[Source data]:

● ● ● ●

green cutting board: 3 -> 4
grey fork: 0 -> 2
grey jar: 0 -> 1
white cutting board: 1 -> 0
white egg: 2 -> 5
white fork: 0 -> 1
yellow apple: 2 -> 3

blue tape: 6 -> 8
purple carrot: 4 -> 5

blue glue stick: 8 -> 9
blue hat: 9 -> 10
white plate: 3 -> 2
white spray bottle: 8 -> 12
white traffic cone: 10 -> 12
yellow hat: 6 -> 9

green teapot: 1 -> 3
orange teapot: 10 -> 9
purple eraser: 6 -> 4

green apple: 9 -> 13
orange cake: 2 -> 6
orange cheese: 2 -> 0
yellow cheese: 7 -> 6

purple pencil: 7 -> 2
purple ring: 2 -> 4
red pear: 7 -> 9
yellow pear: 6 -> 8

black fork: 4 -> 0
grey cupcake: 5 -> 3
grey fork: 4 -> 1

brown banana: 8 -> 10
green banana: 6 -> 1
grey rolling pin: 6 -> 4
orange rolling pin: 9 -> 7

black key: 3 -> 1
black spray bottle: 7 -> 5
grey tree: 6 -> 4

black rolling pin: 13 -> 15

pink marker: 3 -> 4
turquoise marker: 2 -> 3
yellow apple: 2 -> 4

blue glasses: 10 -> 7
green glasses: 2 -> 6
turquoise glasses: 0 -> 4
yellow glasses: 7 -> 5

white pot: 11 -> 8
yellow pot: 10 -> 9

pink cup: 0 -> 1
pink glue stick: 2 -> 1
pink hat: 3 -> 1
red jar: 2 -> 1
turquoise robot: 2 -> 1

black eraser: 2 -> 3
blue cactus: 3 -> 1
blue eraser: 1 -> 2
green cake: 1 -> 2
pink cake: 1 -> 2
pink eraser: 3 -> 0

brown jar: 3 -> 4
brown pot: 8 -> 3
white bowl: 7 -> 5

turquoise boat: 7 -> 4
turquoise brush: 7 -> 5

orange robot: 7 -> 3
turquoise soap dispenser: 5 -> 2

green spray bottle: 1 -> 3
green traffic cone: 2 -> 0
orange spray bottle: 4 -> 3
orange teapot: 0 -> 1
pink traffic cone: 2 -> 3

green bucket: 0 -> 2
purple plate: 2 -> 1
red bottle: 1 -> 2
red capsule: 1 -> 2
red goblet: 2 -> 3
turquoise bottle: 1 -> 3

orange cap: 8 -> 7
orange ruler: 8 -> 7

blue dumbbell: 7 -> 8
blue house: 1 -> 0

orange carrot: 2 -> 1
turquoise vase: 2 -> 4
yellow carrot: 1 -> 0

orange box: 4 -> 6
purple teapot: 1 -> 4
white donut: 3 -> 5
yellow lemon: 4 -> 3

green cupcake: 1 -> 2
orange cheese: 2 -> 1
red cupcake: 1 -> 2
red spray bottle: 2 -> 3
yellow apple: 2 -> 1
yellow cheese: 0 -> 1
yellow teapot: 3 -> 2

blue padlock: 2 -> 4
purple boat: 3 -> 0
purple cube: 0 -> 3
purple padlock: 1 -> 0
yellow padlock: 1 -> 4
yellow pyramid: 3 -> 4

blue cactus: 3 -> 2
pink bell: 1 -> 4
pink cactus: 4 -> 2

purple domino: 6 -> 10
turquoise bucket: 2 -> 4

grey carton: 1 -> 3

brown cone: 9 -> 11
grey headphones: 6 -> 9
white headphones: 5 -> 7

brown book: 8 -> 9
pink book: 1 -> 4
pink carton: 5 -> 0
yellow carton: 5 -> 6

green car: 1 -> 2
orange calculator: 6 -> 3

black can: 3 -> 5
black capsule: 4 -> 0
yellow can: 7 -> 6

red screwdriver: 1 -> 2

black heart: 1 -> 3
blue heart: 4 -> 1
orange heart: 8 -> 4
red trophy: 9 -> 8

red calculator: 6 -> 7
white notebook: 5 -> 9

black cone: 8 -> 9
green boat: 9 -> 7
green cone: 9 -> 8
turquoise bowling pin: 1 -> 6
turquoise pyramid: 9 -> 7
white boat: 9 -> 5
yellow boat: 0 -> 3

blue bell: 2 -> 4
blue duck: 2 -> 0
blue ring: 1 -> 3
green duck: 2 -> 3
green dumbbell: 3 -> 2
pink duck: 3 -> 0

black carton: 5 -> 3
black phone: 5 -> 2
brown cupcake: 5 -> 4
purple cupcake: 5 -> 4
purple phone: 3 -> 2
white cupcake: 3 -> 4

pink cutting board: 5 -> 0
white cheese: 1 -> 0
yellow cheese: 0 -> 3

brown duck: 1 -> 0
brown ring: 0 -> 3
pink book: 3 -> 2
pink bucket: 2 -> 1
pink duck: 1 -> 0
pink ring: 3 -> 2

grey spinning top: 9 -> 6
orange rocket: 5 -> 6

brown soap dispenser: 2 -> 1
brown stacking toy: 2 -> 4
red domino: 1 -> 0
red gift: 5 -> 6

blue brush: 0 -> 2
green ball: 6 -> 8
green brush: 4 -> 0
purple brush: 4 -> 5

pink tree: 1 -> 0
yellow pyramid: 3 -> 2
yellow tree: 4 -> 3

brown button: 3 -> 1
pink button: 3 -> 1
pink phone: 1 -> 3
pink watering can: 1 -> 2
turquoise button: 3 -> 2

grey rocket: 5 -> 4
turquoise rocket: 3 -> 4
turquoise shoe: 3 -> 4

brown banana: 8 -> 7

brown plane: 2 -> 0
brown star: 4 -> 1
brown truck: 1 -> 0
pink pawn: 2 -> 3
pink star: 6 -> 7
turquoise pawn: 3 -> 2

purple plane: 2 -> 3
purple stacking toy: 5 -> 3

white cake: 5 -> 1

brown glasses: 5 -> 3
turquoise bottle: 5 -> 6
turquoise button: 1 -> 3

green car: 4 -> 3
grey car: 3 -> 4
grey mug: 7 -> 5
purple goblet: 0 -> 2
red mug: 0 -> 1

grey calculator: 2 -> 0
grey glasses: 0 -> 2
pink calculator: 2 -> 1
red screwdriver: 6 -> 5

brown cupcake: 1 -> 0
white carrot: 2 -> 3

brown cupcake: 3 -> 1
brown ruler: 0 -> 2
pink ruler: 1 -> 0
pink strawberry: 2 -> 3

● ● ● ●

[WHAT TO WORK ON]: One number is the expected answer: the count of lines above that hold the word "traffic".

[RESULT]: 3